About this task: Leave the pictures out and restate every line below exactly.

Dataset section:
************

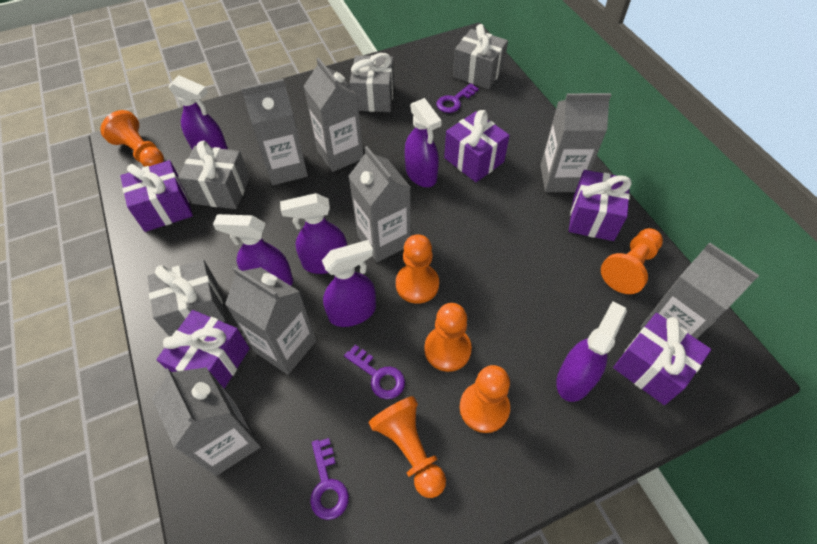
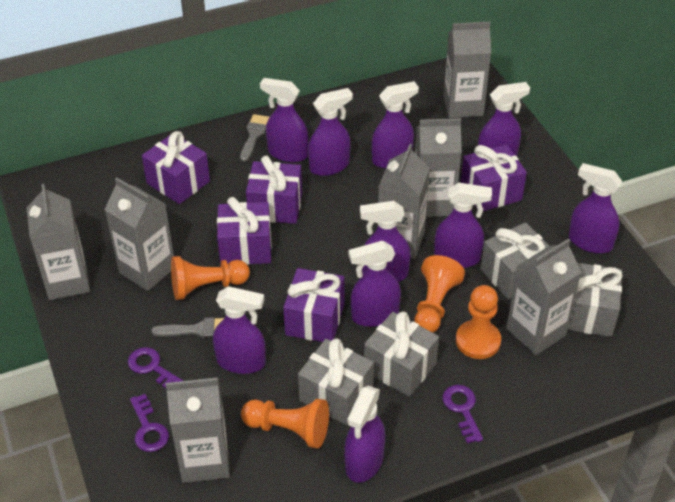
grey brush: 0 -> 2
orange pawn: 6 -> 4
purple spray bottle: 6 -> 10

************

Solution to this exercise:
grey brush: 0 -> 2
orange pawn: 6 -> 4
purple spray bottle: 6 -> 10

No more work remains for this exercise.